-- EXERCISE DESCRIPTION --
Should any entry seem unclear, still set it down exactly as given, along with all the others.

Scene difference descriptions:
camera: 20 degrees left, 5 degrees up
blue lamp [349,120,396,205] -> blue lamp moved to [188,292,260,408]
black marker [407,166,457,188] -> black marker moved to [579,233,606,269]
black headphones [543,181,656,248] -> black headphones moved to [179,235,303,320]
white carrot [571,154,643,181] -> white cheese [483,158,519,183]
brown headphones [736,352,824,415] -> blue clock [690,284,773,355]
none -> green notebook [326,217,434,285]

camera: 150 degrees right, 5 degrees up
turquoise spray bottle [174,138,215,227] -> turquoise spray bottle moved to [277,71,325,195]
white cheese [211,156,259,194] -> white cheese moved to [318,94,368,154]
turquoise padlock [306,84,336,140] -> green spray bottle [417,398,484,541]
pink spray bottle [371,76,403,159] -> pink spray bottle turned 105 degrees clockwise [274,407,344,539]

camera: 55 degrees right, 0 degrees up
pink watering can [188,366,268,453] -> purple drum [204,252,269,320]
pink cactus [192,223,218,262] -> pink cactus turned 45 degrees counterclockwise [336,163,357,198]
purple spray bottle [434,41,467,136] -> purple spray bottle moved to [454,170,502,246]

-- RESULT --
camera: 20 degrees left, 5 degrees up
blue lamp [349,120,396,205] -> blue lamp moved to [188,292,260,408]
black marker [407,166,457,188] -> black marker moved to [579,233,606,269]
black headphones [543,181,656,248] -> black headphones moved to [179,235,303,320]
white carrot [571,154,643,181] -> white cheese [483,158,519,183]
brown headphones [736,352,824,415] -> blue clock [690,284,773,355]
none -> green notebook [326,217,434,285]

camera: 150 degrees right, 5 degrees up
turquoise spray bottle [174,138,215,227] -> turquoise spray bottle moved to [277,71,325,195]
white cheese [211,156,259,194] -> white cheese moved to [318,94,368,154]
turquoise padlock [306,84,336,140] -> green spray bottle [417,398,484,541]
pink spray bottle [371,76,403,159] -> pink spray bottle turned 105 degrees clockwise [274,407,344,539]

camera: 55 degrees right, 0 degrees up
pink watering can [188,366,268,453] -> purple drum [204,252,269,320]
pink cactus [192,223,218,262] -> pink cactus turned 45 degrees counterclockwise [336,163,357,198]
purple spray bottle [434,41,467,136] -> purple spray bottle moved to [454,170,502,246]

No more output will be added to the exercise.